> [PROBLEM DETAILS]: For the material below, output exactly the span from the line with "# camera: 80 degrees left, 0 degrees up" to the line with "(2nd from left", including both, and nothing besides.

> [INPUT DATA]:
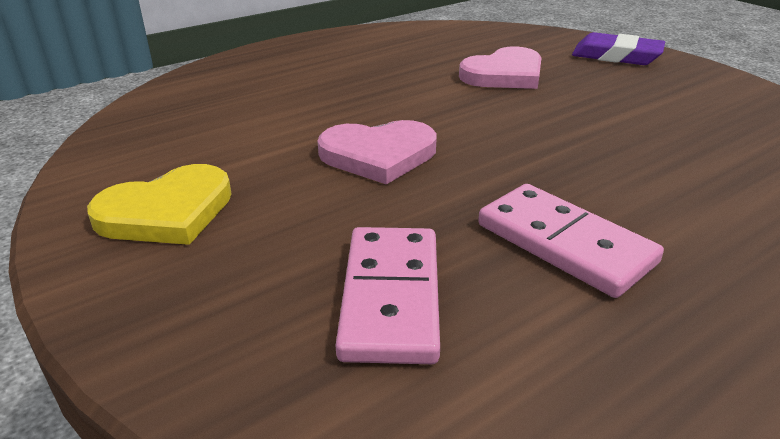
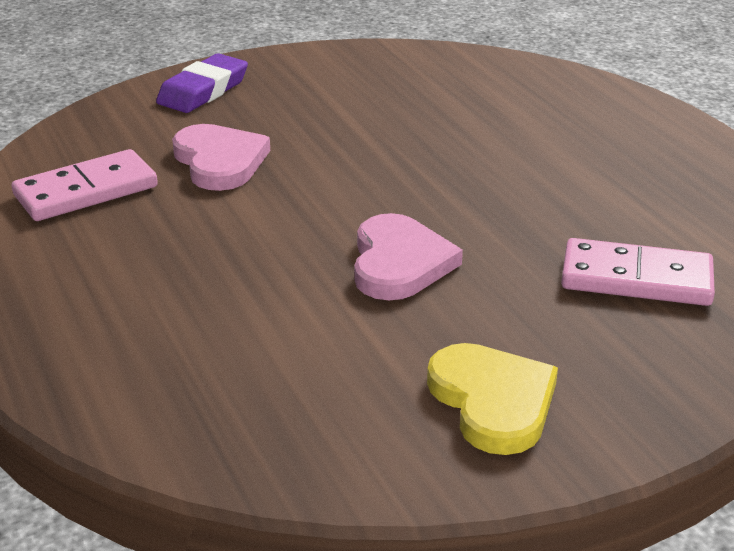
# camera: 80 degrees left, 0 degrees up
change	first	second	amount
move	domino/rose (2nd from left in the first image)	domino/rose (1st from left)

--

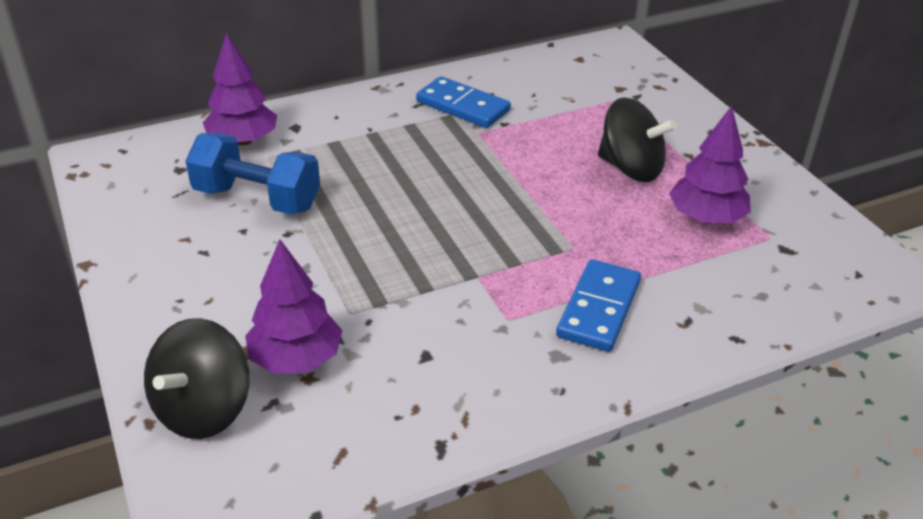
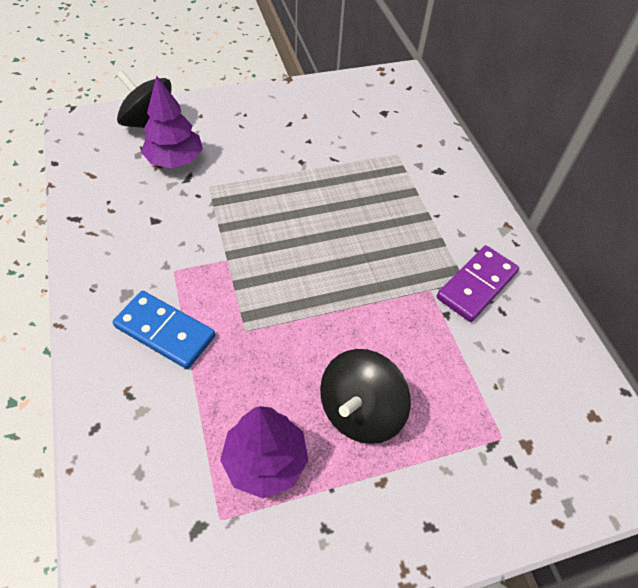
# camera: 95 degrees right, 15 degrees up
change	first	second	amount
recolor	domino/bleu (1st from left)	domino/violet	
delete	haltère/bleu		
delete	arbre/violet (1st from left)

> [WORKED SOLUTION]:
# camera: 80 degrees left, 0 degrees up
change	first	second	amount
move	domino/rose (2nd from left in the first image)	domino/rose (1st from left)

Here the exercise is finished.